[Start of section]

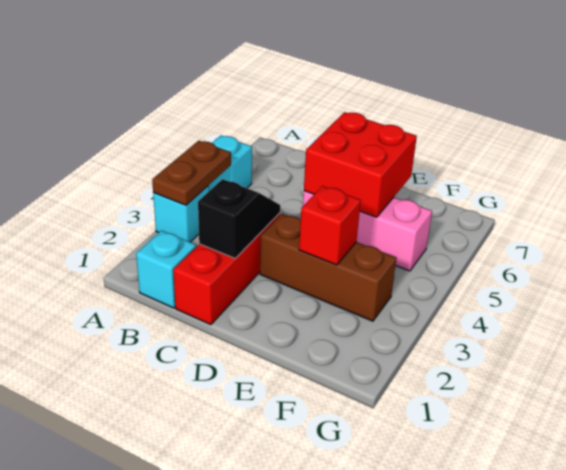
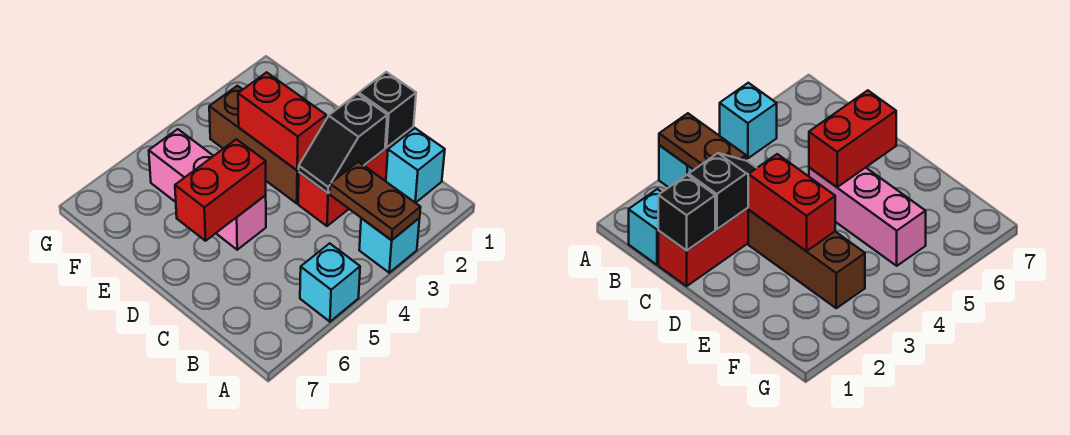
brown plate A3:A4 level 2 -> brown plate A3:B3 level 2
none -> black brick C1 level 2
red brick D5:E6 level 2 -> red brick D5:D6 level 2
red brick E3 level 2 -> red brick D3:E3 level 2

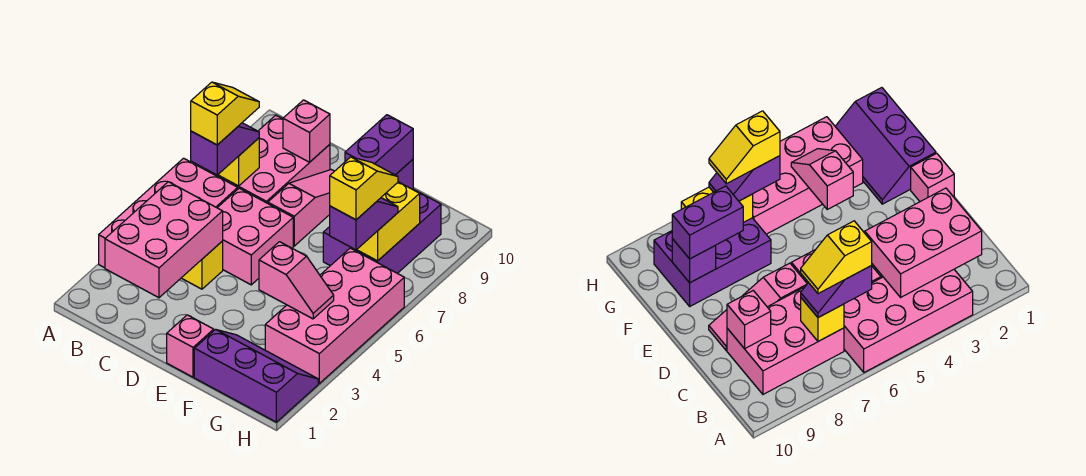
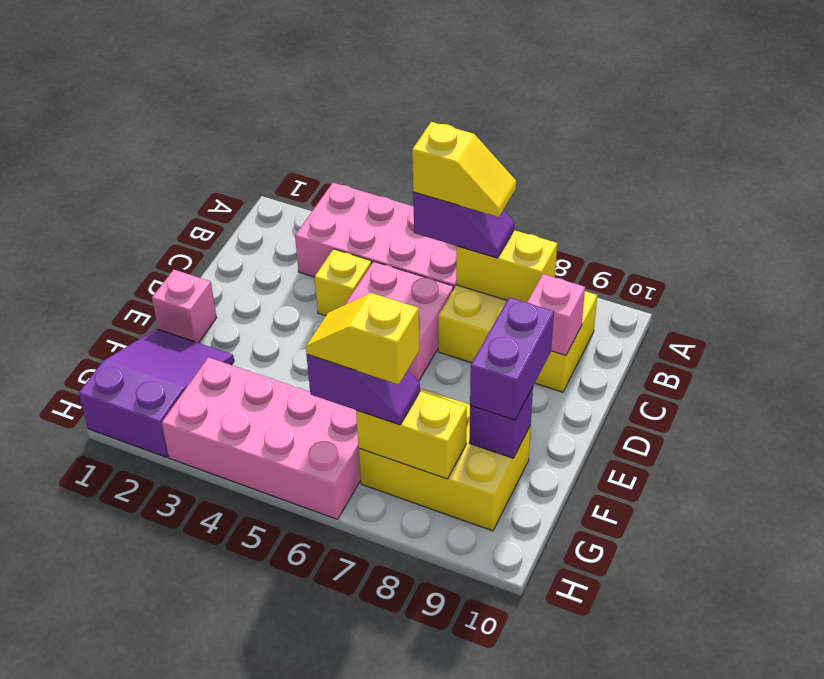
pink brick B2:C4 level 2 -> none
pink brick B7:C9 level 1 -> yellow brick B7:C9 level 1
yellow brick B7 level 2 -> yellow brick B7:B8 level 2
pink slope D7:D9 level 1 top 7 -> none
purple slope F1:H2 level 1 top 1 -> purple slope F1:H2 level 1 top H
pink slope F4:G4 level 2 top F -> none
purple brick F7:G9 level 1 -> yellow brick F7:G9 level 1
purple brick F8:F9 level 3 -> purple brick E9:F9 level 3
yellow slope G6:G7 level 4 top 6 -> yellow slope G6:G7 level 4 top 7

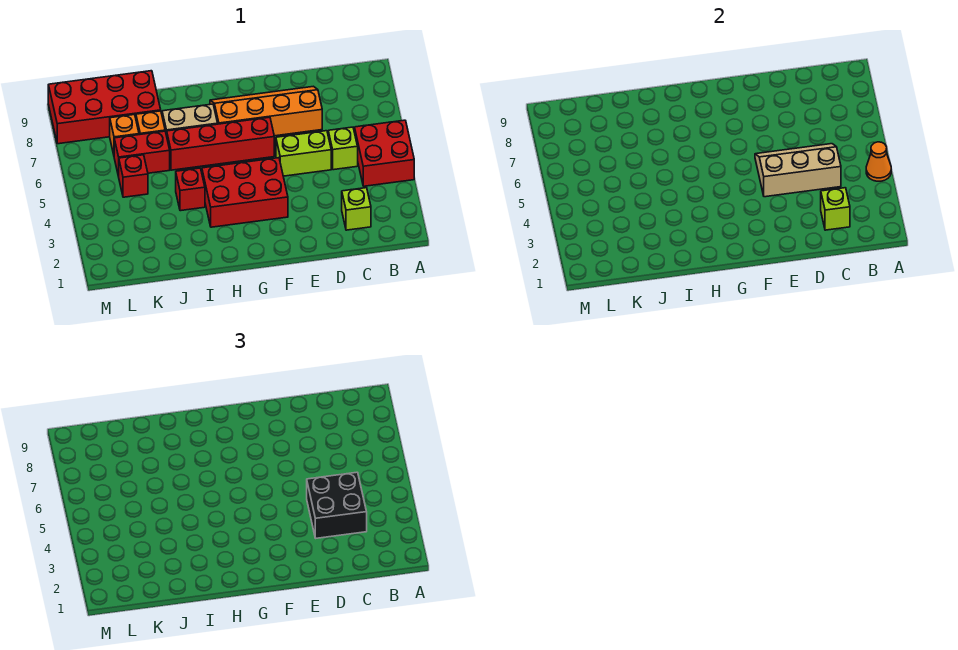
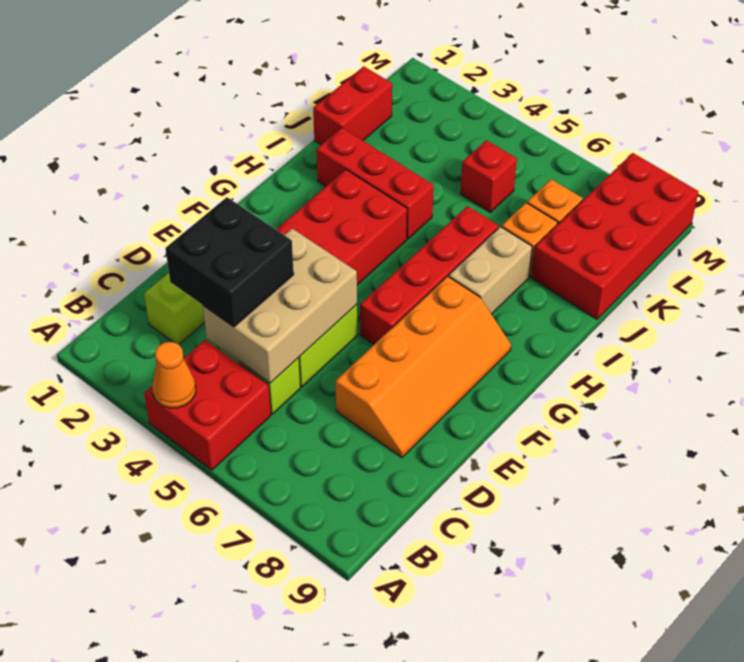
lime brick C2 level 2 -> none
tan slope C4:E5 level 2 top 4 -> tan brick C4:E5 level 2
red brick I4 level 1 -> red brick I2:I4 level 1
red brick J6:K6 level 1 -> red brick J1:K1 level 1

[End of section]

Give every record again exactly, apart from the pictures, which stay out.

brown plate A3:A4 level 2 -> brown plate A3:B3 level 2
none -> black brick C1 level 2
red brick D5:E6 level 2 -> red brick D5:D6 level 2
red brick E3 level 2 -> red brick D3:E3 level 2

pink brick B2:C4 level 2 -> none
pink brick B7:C9 level 1 -> yellow brick B7:C9 level 1
yellow brick B7 level 2 -> yellow brick B7:B8 level 2
pink slope D7:D9 level 1 top 7 -> none
purple slope F1:H2 level 1 top 1 -> purple slope F1:H2 level 1 top H
pink slope F4:G4 level 2 top F -> none
purple brick F7:G9 level 1 -> yellow brick F7:G9 level 1
purple brick F8:F9 level 3 -> purple brick E9:F9 level 3
yellow slope G6:G7 level 4 top 6 -> yellow slope G6:G7 level 4 top 7

lime brick C2 level 2 -> none
tan slope C4:E5 level 2 top 4 -> tan brick C4:E5 level 2
red brick I4 level 1 -> red brick I2:I4 level 1
red brick J6:K6 level 1 -> red brick J1:K1 level 1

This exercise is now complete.